====== Exercise data

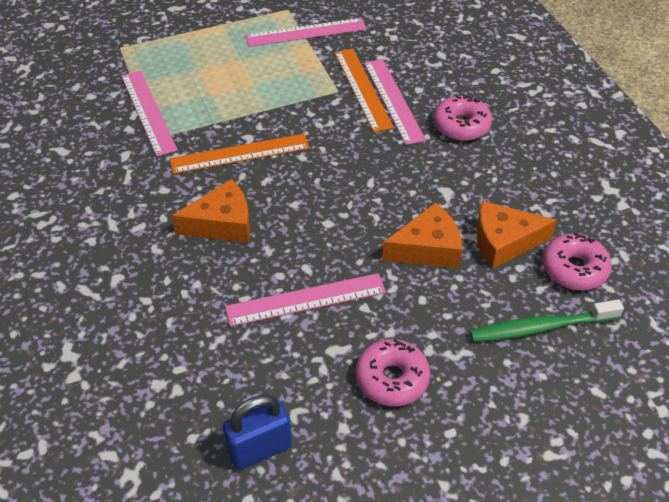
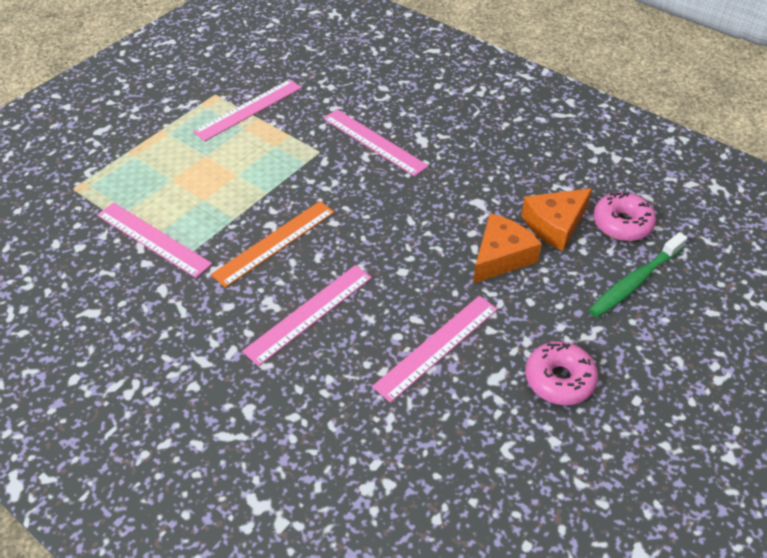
camera: 30 degrees left, 0 degrees up
(222, 224) = (309, 313): orange cheese -> pink ruler
(260, 449) = (502, 497): blue padlock -> none
(362, 89) = (339, 141): orange ruler -> none
(461, 126) = (447, 142): pink donut -> none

============

What you will do. Could you print the lines above, exactly as written, from the line containing "(260, 449) = (502, 497): blue padlock -> none" through the final one?

Response to this task.
(260, 449) = (502, 497): blue padlock -> none
(362, 89) = (339, 141): orange ruler -> none
(461, 126) = (447, 142): pink donut -> none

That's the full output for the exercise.